Object state change records:

══════

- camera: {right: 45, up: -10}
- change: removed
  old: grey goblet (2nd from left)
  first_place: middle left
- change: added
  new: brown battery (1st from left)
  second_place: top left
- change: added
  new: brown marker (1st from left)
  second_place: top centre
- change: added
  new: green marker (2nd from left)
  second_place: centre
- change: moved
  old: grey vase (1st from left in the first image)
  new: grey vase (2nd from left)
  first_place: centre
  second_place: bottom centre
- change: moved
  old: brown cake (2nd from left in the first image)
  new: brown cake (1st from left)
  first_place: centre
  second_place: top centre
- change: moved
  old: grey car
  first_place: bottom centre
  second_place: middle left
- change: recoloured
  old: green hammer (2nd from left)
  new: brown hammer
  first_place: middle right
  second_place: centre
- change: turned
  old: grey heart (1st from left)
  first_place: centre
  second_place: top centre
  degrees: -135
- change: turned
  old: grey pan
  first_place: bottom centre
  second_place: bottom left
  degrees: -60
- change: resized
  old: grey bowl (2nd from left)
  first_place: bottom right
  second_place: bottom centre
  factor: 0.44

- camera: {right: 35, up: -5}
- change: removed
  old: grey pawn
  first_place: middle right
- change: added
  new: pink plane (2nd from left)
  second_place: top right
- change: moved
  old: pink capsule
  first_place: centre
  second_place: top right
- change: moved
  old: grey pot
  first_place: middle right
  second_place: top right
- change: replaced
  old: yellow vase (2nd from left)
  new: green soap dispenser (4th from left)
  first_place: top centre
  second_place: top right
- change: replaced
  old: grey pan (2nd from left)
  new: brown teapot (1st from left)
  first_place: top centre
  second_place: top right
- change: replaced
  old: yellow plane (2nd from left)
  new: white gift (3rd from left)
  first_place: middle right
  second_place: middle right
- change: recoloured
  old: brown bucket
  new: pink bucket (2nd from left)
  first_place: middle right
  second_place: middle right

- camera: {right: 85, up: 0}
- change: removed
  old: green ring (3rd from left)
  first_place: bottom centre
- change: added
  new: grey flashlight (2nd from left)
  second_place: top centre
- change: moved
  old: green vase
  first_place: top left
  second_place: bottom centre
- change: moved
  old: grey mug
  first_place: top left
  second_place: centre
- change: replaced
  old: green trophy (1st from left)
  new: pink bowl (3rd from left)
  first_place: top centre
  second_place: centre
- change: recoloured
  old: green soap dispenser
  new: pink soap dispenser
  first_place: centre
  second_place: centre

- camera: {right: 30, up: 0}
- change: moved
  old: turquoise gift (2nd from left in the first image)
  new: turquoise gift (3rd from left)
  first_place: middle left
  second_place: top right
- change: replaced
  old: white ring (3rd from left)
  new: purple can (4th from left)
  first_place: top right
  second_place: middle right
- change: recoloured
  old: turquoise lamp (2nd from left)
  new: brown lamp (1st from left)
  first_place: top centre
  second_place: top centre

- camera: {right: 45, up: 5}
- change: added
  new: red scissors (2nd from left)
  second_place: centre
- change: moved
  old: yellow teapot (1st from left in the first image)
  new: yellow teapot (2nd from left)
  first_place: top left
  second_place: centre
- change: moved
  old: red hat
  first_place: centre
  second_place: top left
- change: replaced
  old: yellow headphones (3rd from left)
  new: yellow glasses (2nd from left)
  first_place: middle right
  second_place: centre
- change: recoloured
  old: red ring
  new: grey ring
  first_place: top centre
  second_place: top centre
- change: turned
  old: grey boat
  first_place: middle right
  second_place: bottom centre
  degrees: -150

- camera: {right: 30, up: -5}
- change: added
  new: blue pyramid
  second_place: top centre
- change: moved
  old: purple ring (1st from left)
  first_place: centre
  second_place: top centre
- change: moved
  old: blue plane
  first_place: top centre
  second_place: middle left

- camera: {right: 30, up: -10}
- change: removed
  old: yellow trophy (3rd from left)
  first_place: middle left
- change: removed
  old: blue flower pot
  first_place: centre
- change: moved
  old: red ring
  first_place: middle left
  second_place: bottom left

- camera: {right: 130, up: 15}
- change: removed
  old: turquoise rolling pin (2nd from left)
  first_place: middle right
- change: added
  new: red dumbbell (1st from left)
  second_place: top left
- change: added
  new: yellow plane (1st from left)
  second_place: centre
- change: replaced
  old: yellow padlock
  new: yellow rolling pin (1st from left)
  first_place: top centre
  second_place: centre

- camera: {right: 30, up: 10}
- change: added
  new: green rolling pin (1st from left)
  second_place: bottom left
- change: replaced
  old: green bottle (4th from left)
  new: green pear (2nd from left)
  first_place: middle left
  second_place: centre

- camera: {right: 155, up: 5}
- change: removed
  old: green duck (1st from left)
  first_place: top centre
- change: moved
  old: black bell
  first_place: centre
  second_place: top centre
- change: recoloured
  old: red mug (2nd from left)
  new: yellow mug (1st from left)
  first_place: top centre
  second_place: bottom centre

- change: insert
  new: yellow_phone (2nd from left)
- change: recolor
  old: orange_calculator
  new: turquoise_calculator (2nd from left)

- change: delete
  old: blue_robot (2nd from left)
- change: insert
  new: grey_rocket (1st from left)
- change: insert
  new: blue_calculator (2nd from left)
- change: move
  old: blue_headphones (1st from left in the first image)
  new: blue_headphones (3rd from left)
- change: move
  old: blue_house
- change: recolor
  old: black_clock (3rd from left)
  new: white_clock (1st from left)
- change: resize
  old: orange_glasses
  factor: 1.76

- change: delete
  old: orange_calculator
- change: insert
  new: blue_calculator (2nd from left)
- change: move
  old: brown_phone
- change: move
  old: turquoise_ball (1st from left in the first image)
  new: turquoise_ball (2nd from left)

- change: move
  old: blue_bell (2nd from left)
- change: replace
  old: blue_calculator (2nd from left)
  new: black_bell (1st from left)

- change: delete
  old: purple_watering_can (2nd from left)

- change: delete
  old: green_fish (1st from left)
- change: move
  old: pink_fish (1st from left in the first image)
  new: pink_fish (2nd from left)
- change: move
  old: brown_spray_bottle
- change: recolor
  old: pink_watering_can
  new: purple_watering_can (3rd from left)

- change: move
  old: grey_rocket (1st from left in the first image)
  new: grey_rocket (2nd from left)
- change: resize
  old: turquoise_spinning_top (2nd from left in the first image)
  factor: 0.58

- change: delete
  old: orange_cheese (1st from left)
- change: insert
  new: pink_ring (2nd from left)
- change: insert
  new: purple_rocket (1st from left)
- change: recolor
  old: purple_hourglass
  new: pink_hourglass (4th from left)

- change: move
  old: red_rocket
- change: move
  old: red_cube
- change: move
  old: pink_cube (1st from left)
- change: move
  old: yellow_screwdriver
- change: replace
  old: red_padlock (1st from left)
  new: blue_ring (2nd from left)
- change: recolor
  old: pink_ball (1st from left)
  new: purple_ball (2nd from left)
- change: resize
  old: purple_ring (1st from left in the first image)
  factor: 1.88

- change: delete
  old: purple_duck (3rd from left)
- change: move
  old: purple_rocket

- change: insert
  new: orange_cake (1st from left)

══════

-- WHAT NEEDS TO BE DONE --
Would you please copy every line of the data exactly?

-- COMPLETED EXERCISE --
- camera: {right: 45, up: -10}
- change: removed
  old: grey goblet (2nd from left)
  first_place: middle left
- change: added
  new: brown battery (1st from left)
  second_place: top left
- change: added
  new: brown marker (1st from left)
  second_place: top centre
- change: added
  new: green marker (2nd from left)
  second_place: centre
- change: moved
  old: grey vase (1st from left in the first image)
  new: grey vase (2nd from left)
  first_place: centre
  second_place: bottom centre
- change: moved
  old: brown cake (2nd from left in the first image)
  new: brown cake (1st from left)
  first_place: centre
  second_place: top centre
- change: moved
  old: grey car
  first_place: bottom centre
  second_place: middle left
- change: recoloured
  old: green hammer (2nd from left)
  new: brown hammer
  first_place: middle right
  second_place: centre
- change: turned
  old: grey heart (1st from left)
  first_place: centre
  second_place: top centre
  degrees: -135
- change: turned
  old: grey pan
  first_place: bottom centre
  second_place: bottom left
  degrees: -60
- change: resized
  old: grey bowl (2nd from left)
  first_place: bottom right
  second_place: bottom centre
  factor: 0.44

- camera: {right: 35, up: -5}
- change: removed
  old: grey pawn
  first_place: middle right
- change: added
  new: pink plane (2nd from left)
  second_place: top right
- change: moved
  old: pink capsule
  first_place: centre
  second_place: top right
- change: moved
  old: grey pot
  first_place: middle right
  second_place: top right
- change: replaced
  old: yellow vase (2nd from left)
  new: green soap dispenser (4th from left)
  first_place: top centre
  second_place: top right
- change: replaced
  old: grey pan (2nd from left)
  new: brown teapot (1st from left)
  first_place: top centre
  second_place: top right
- change: replaced
  old: yellow plane (2nd from left)
  new: white gift (3rd from left)
  first_place: middle right
  second_place: middle right
- change: recoloured
  old: brown bucket
  new: pink bucket (2nd from left)
  first_place: middle right
  second_place: middle right

- camera: {right: 85, up: 0}
- change: removed
  old: green ring (3rd from left)
  first_place: bottom centre
- change: added
  new: grey flashlight (2nd from left)
  second_place: top centre
- change: moved
  old: green vase
  first_place: top left
  second_place: bottom centre
- change: moved
  old: grey mug
  first_place: top left
  second_place: centre
- change: replaced
  old: green trophy (1st from left)
  new: pink bowl (3rd from left)
  first_place: top centre
  second_place: centre
- change: recoloured
  old: green soap dispenser
  new: pink soap dispenser
  first_place: centre
  second_place: centre

- camera: {right: 30, up: 0}
- change: moved
  old: turquoise gift (2nd from left in the first image)
  new: turquoise gift (3rd from left)
  first_place: middle left
  second_place: top right
- change: replaced
  old: white ring (3rd from left)
  new: purple can (4th from left)
  first_place: top right
  second_place: middle right
- change: recoloured
  old: turquoise lamp (2nd from left)
  new: brown lamp (1st from left)
  first_place: top centre
  second_place: top centre

- camera: {right: 45, up: 5}
- change: added
  new: red scissors (2nd from left)
  second_place: centre
- change: moved
  old: yellow teapot (1st from left in the first image)
  new: yellow teapot (2nd from left)
  first_place: top left
  second_place: centre
- change: moved
  old: red hat
  first_place: centre
  second_place: top left
- change: replaced
  old: yellow headphones (3rd from left)
  new: yellow glasses (2nd from left)
  first_place: middle right
  second_place: centre
- change: recoloured
  old: red ring
  new: grey ring
  first_place: top centre
  second_place: top centre
- change: turned
  old: grey boat
  first_place: middle right
  second_place: bottom centre
  degrees: -150

- camera: {right: 30, up: -5}
- change: added
  new: blue pyramid
  second_place: top centre
- change: moved
  old: purple ring (1st from left)
  first_place: centre
  second_place: top centre
- change: moved
  old: blue plane
  first_place: top centre
  second_place: middle left

- camera: {right: 30, up: -10}
- change: removed
  old: yellow trophy (3rd from left)
  first_place: middle left
- change: removed
  old: blue flower pot
  first_place: centre
- change: moved
  old: red ring
  first_place: middle left
  second_place: bottom left

- camera: {right: 130, up: 15}
- change: removed
  old: turquoise rolling pin (2nd from left)
  first_place: middle right
- change: added
  new: red dumbbell (1st from left)
  second_place: top left
- change: added
  new: yellow plane (1st from left)
  second_place: centre
- change: replaced
  old: yellow padlock
  new: yellow rolling pin (1st from left)
  first_place: top centre
  second_place: centre

- camera: {right: 30, up: 10}
- change: added
  new: green rolling pin (1st from left)
  second_place: bottom left
- change: replaced
  old: green bottle (4th from left)
  new: green pear (2nd from left)
  first_place: middle left
  second_place: centre

- camera: {right: 155, up: 5}
- change: removed
  old: green duck (1st from left)
  first_place: top centre
- change: moved
  old: black bell
  first_place: centre
  second_place: top centre
- change: recoloured
  old: red mug (2nd from left)
  new: yellow mug (1st from left)
  first_place: top centre
  second_place: bottom centre

- change: insert
  new: yellow_phone (2nd from left)
- change: recolor
  old: orange_calculator
  new: turquoise_calculator (2nd from left)

- change: delete
  old: blue_robot (2nd from left)
- change: insert
  new: grey_rocket (1st from left)
- change: insert
  new: blue_calculator (2nd from left)
- change: move
  old: blue_headphones (1st from left in the first image)
  new: blue_headphones (3rd from left)
- change: move
  old: blue_house
- change: recolor
  old: black_clock (3rd from left)
  new: white_clock (1st from left)
- change: resize
  old: orange_glasses
  factor: 1.76

- change: delete
  old: orange_calculator
- change: insert
  new: blue_calculator (2nd from left)
- change: move
  old: brown_phone
- change: move
  old: turquoise_ball (1st from left in the first image)
  new: turquoise_ball (2nd from left)

- change: move
  old: blue_bell (2nd from left)
- change: replace
  old: blue_calculator (2nd from left)
  new: black_bell (1st from left)

- change: delete
  old: purple_watering_can (2nd from left)

- change: delete
  old: green_fish (1st from left)
- change: move
  old: pink_fish (1st from left in the first image)
  new: pink_fish (2nd from left)
- change: move
  old: brown_spray_bottle
- change: recolor
  old: pink_watering_can
  new: purple_watering_can (3rd from left)

- change: move
  old: grey_rocket (1st from left in the first image)
  new: grey_rocket (2nd from left)
- change: resize
  old: turquoise_spinning_top (2nd from left in the first image)
  factor: 0.58

- change: delete
  old: orange_cheese (1st from left)
- change: insert
  new: pink_ring (2nd from left)
- change: insert
  new: purple_rocket (1st from left)
- change: recolor
  old: purple_hourglass
  new: pink_hourglass (4th from left)

- change: move
  old: red_rocket
- change: move
  old: red_cube
- change: move
  old: pink_cube (1st from left)
- change: move
  old: yellow_screwdriver
- change: replace
  old: red_padlock (1st from left)
  new: blue_ring (2nd from left)
- change: recolor
  old: pink_ball (1st from left)
  new: purple_ball (2nd from left)
- change: resize
  old: purple_ring (1st from left in the first image)
  factor: 1.88

- change: delete
  old: purple_duck (3rd from left)
- change: move
  old: purple_rocket

- change: insert
  new: orange_cake (1st from left)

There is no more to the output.